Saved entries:
_ _ _

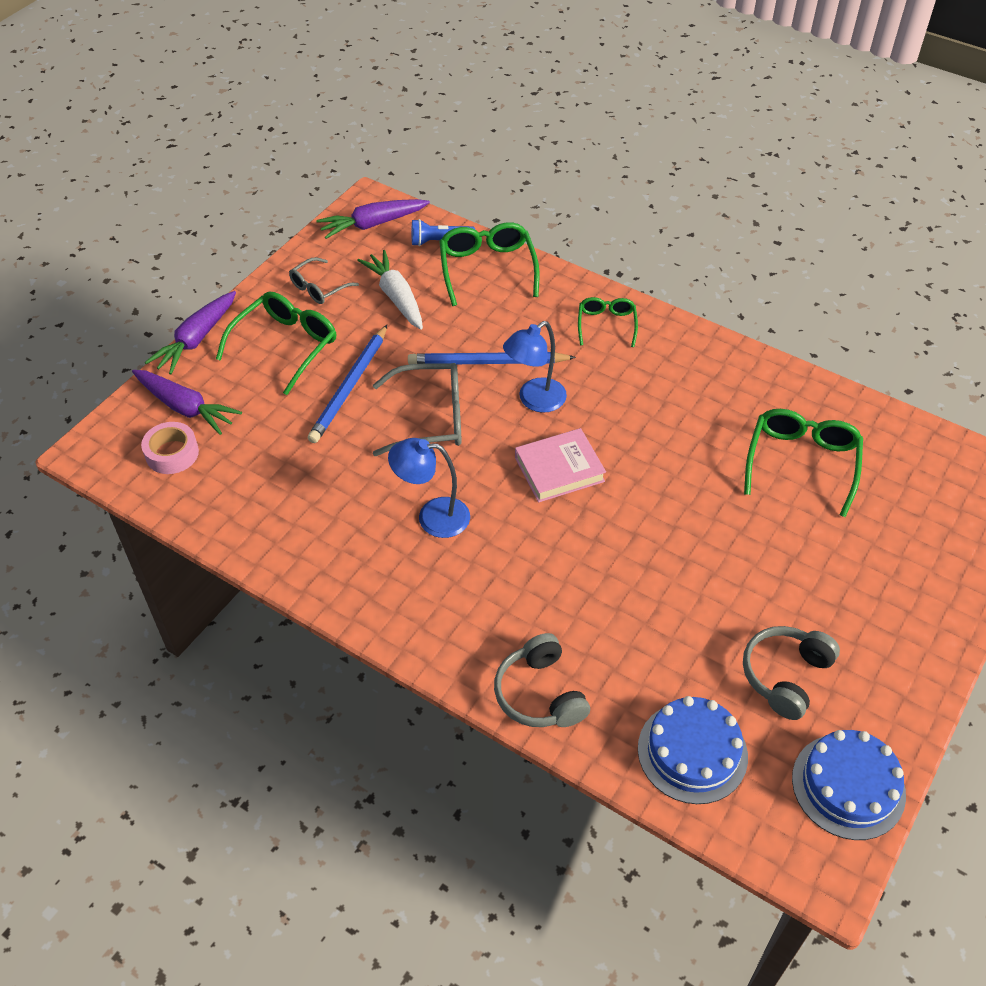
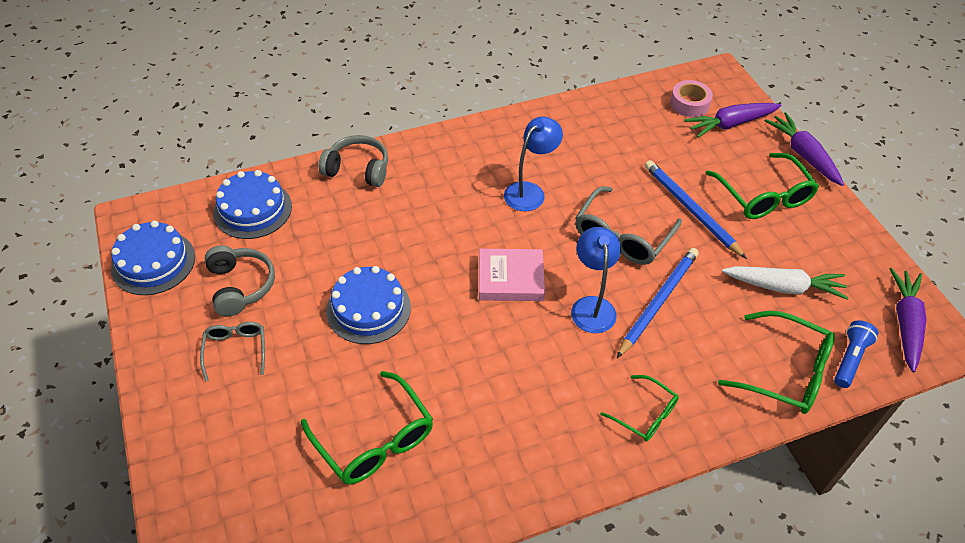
camera: 125 degrees right, 0 degrees up
(319, 288) = (827, 245): grey glasses -> grey glasses (236, 350)
(559, 469) = (510, 279): pink book -> pink book turned 75 degrees clockwise
(698, 551) = (368, 309): none -> blue cake

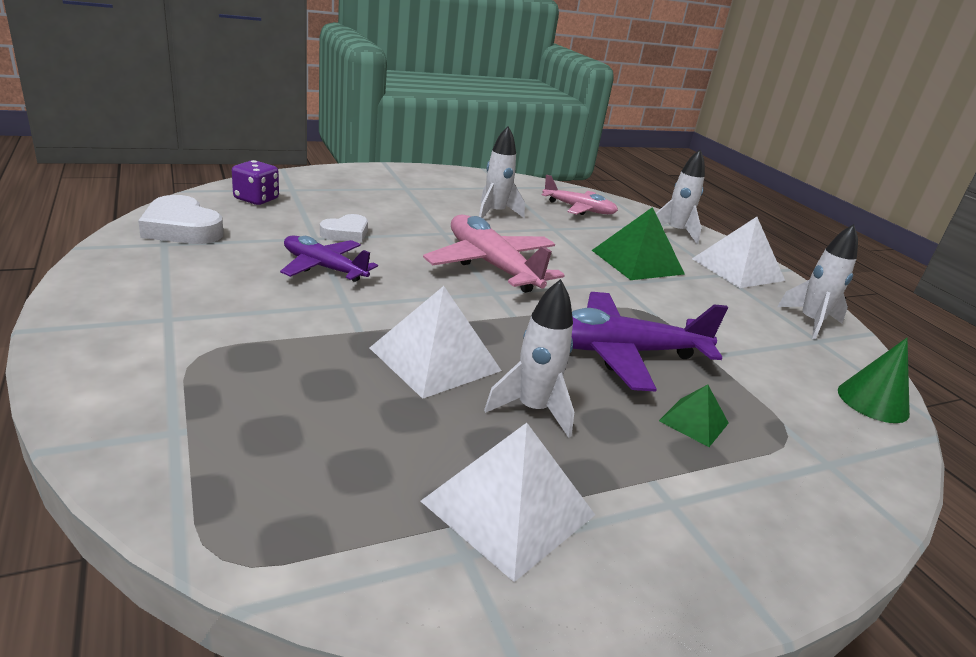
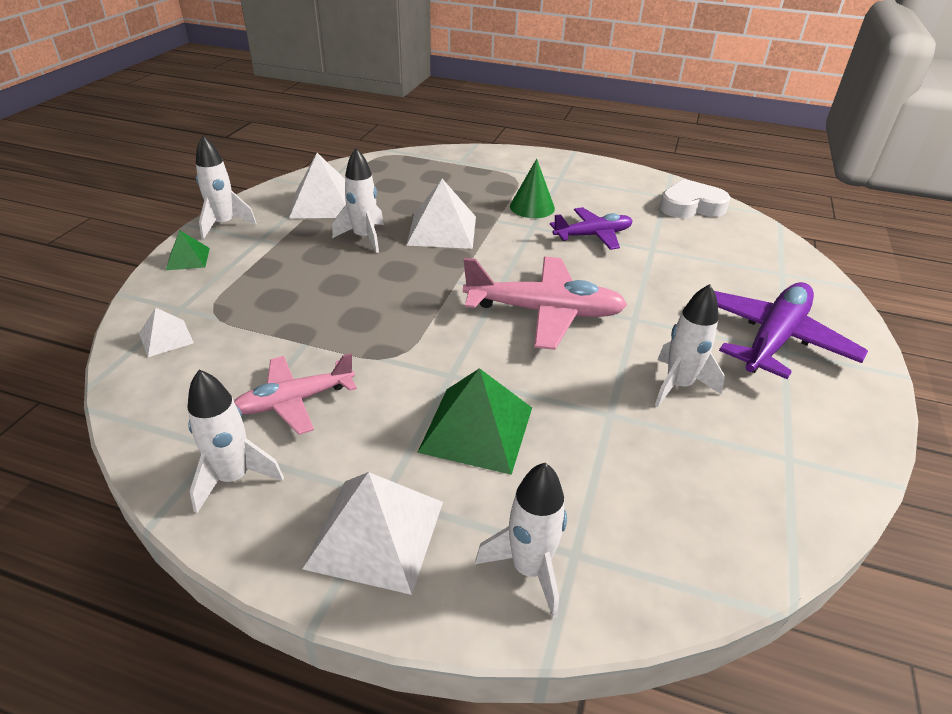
camera: 135 degrees right, 10 degrees up
(256, 199) = (753, 248): purple dice -> none
(346, 233) = (655, 265): white heart -> none
(579, 209) = (672, 495): pink plane -> pink plane (294, 401)
(617, 352) = (365, 299): purple plane -> purple plane (773, 339)
(693, 422) = (278, 283): green pyramid -> green pyramid (188, 258)
(711, 579) = (224, 224): none -> white rocket
(850, 438) = (166, 338): none -> white pyramid
(873, 401) = (147, 390): green cone -> green cone (532, 207)

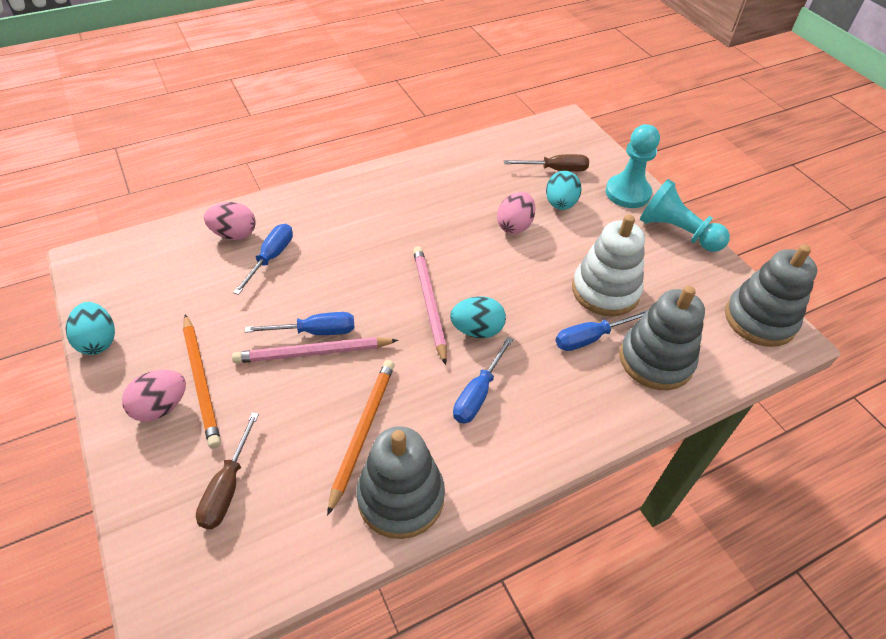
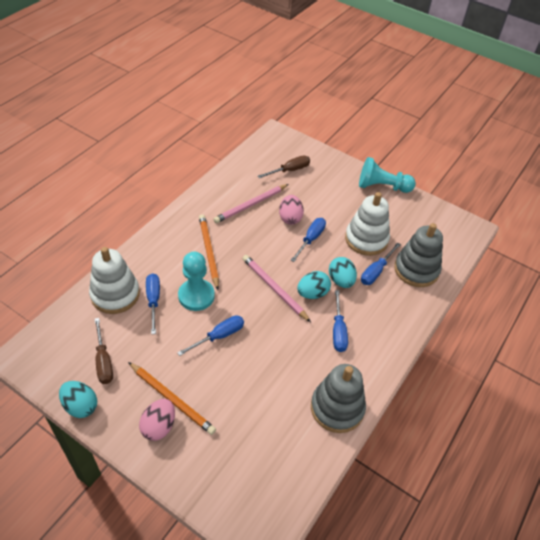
camera: 30 degrees left, 0 degrees up
(228, 487) = (238, 451): brown screwdriver -> brown screwdriver (104, 361)
(234, 234) = (115, 294): pink egg -> white stacking toy
(313, 353) = (228, 350): pink pencil -> pink pencil (251, 205)
(362, 431) = (291, 382): orange pencil -> orange pencil (208, 251)
(524, 261) = (310, 239): none -> blue screwdriver
(560, 204) = (307, 193): turquoise egg -> turquoise egg (341, 280)
(627, 193) = (340, 171): turquoise pawn -> turquoise pawn (196, 296)
(759, 319) = (452, 224): grey stacking toy -> none

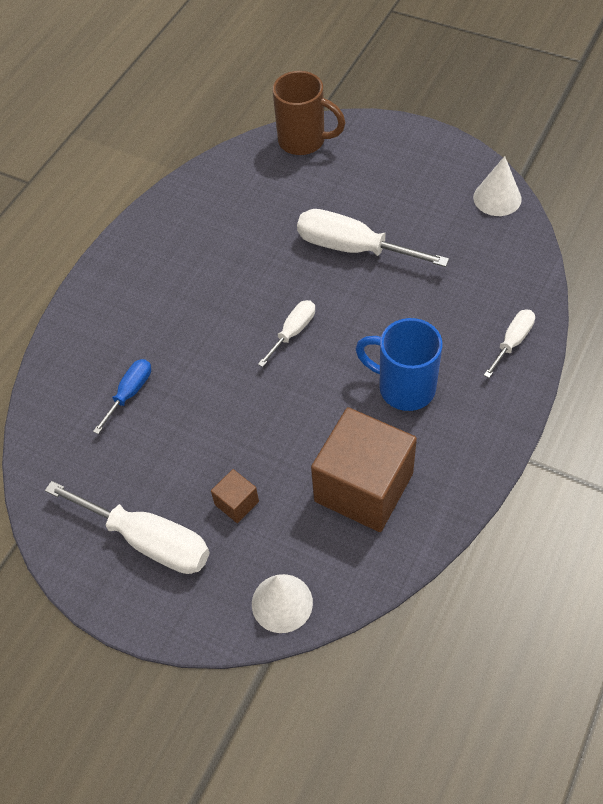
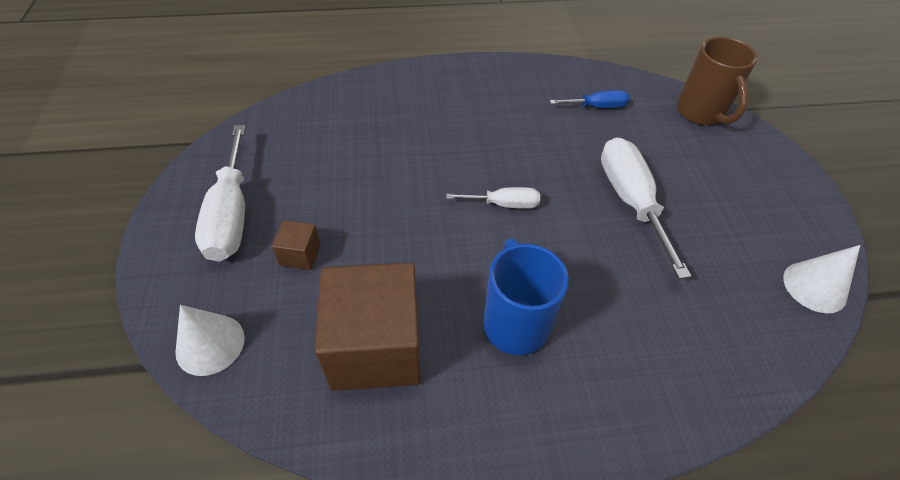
camera: 50 degrees right, 5 degrees down
(130, 393) = (363, 135): blue screwdriver -> blue screwdriver (597, 107)
(512, 342) = (656, 399): white screwdriver -> none

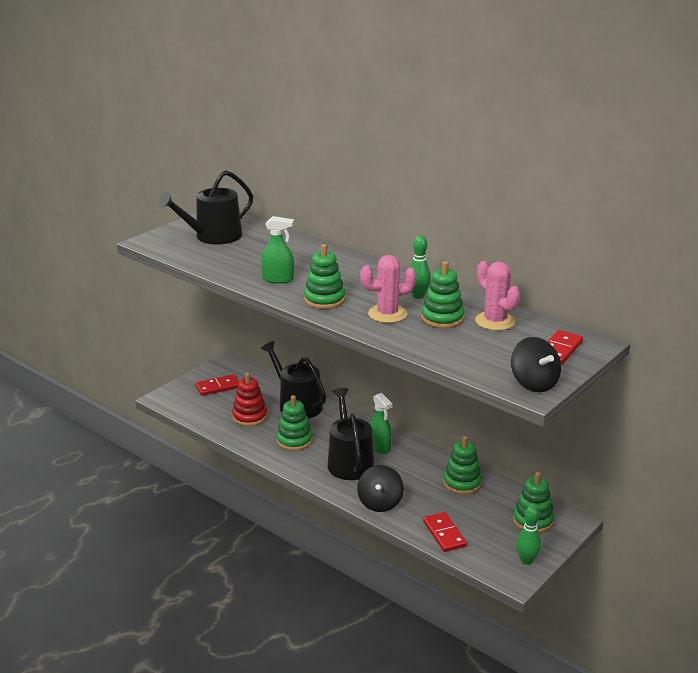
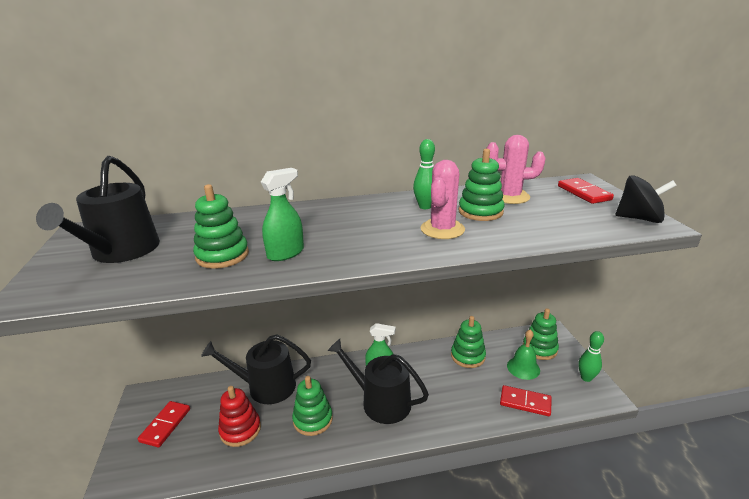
camera: 50 degrees left, 0 degrees up
(324, 300) = (369, 246): green stacking toy -> green stacking toy (222, 255)
(380, 503) = (454, 416): black spinning top -> none
(490, 519) = (523, 368): none -> green bell

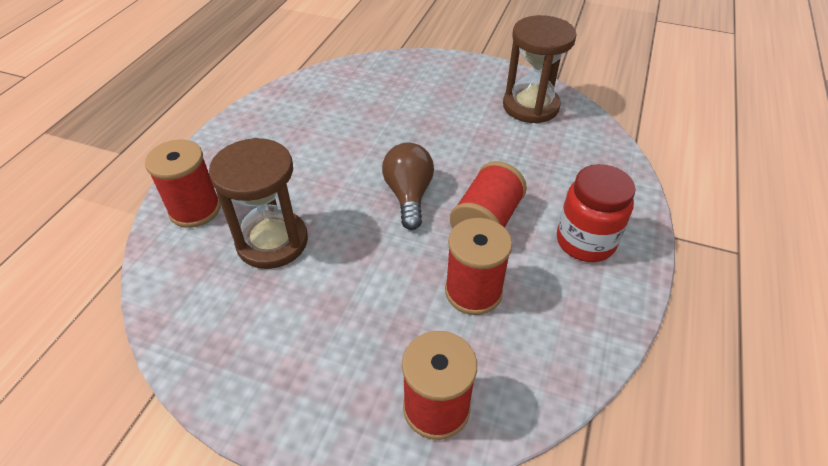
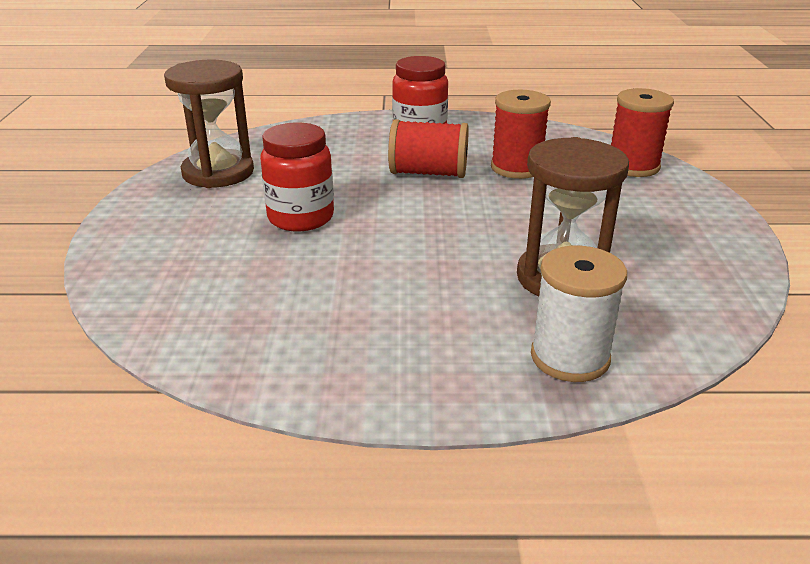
camera: 110 degrees left, 15 degrees down
(195, 209) = (570, 357): red spool -> white spool
(409, 195) = (422, 214): brown light bulb -> none
(436, 134) = (301, 218): none -> red jar

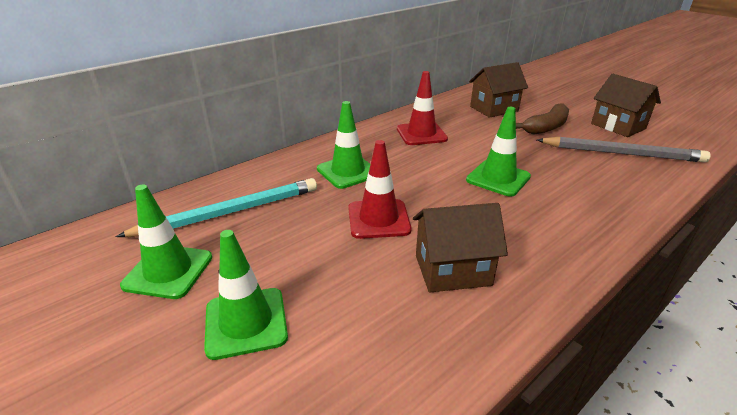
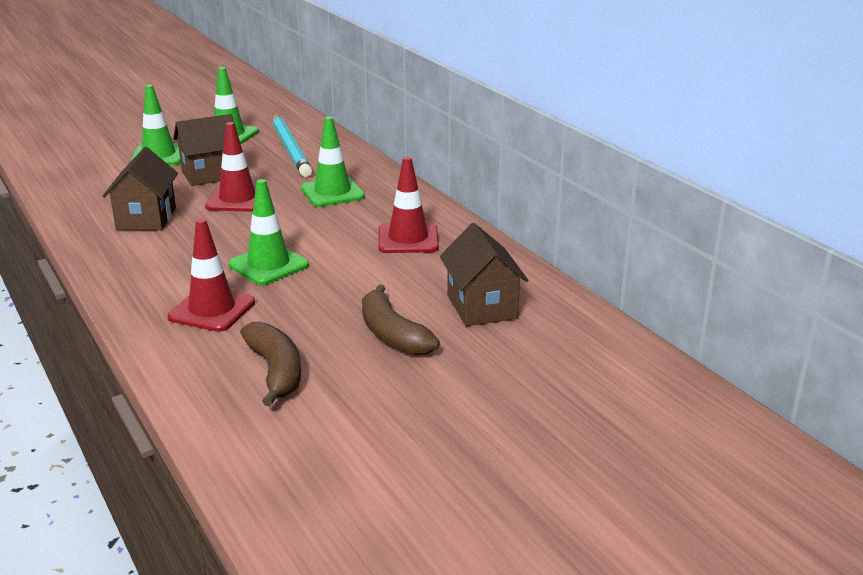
camera: 100 degrees right, 5 degrees down
(582, 188) = (212, 310): none -> red traffic cone
(618, 126) = (369, 407): brown house -> brown house (210, 174)
(621, 153) = (275, 371): grey pencil -> brown banana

_ _ _

▸ What you will do
Leaving each picture behind, please give again exactly the lines above from the one with "camera: 30 degrees left, 0 degrees up" through the one with "(324, 300) = (369, 246): green", both included, and no others.

▸ Solution below
camera: 30 degrees left, 0 degrees up
(228, 487) = (238, 451): brown screwdriver -> brown screwdriver (104, 361)
(234, 234) = (115, 294): pink egg -> white stacking toy
(313, 353) = (228, 350): pink pencil -> pink pencil (251, 205)
(362, 431) = (291, 382): orange pencil -> orange pencil (208, 251)
(524, 261) = (310, 239): none -> blue screwdriver
(560, 204) = (307, 193): turquoise egg -> turquoise egg (341, 280)
(627, 193) = (340, 171): turquoise pawn -> turquoise pawn (196, 296)
(759, 319) = (452, 224): grey stacking toy -> none

camera: 50 degrees right, 5 degrees down
(130, 393) = (363, 135): blue screwdriver -> blue screwdriver (597, 107)
(512, 342) = (656, 399): white screwdriver -> none

camera: 50 degrees left, 0 degrees up
(324, 300) = (369, 246): green stacking toy -> green stacking toy (222, 255)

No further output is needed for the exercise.